▶ _YOUR ASSIGNMENT_:
From the entries below, output the line with "bright orange reel of thread 384,117,436,194" and each following line up to and including the line with "golden dinner fork 538,105,560,173", exactly as written.
[[ DATA FOR THIS EXERCISE, beginning ]]
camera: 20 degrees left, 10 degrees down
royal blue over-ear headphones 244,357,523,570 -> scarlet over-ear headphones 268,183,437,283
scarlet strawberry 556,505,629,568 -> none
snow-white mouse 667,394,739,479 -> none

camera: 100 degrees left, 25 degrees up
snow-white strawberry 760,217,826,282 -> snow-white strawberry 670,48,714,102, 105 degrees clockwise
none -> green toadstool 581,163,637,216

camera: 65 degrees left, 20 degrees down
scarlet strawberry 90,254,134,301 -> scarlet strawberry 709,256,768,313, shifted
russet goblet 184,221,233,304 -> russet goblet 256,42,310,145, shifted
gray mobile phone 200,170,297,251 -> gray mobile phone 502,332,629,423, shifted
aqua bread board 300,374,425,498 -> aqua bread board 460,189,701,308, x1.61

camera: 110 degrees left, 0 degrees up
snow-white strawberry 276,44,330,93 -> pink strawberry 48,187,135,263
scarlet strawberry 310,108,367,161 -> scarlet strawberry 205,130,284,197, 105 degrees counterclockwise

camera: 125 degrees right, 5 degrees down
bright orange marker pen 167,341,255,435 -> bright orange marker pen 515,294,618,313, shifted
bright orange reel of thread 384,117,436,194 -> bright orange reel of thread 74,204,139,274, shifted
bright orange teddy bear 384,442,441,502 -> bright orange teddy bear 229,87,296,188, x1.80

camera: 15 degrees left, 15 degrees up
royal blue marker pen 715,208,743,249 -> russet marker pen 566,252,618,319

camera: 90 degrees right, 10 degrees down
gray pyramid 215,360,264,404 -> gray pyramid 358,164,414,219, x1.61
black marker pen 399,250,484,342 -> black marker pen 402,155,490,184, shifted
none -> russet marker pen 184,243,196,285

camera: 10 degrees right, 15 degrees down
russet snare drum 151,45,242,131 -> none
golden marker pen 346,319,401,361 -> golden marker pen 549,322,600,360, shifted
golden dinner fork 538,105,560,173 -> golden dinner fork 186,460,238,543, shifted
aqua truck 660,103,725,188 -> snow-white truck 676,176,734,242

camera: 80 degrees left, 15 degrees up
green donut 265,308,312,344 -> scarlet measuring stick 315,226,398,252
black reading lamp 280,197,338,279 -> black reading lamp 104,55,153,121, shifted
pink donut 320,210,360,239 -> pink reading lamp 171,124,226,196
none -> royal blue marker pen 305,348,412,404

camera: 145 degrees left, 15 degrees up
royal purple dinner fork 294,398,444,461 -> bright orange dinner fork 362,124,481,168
[[ DATA FOR THIS EXERCISE, end ]]
▶ _TASK OUTPUT_:
bright orange reel of thread 384,117,436,194 -> bright orange reel of thread 74,204,139,274, shifted
bright orange teddy bear 384,442,441,502 -> bright orange teddy bear 229,87,296,188, x1.80

camera: 15 degrees left, 15 degrees up
royal blue marker pen 715,208,743,249 -> russet marker pen 566,252,618,319

camera: 90 degrees right, 10 degrees down
gray pyramid 215,360,264,404 -> gray pyramid 358,164,414,219, x1.61
black marker pen 399,250,484,342 -> black marker pen 402,155,490,184, shifted
none -> russet marker pen 184,243,196,285

camera: 10 degrees right, 15 degrees down
russet snare drum 151,45,242,131 -> none
golden marker pen 346,319,401,361 -> golden marker pen 549,322,600,360, shifted
golden dinner fork 538,105,560,173 -> golden dinner fork 186,460,238,543, shifted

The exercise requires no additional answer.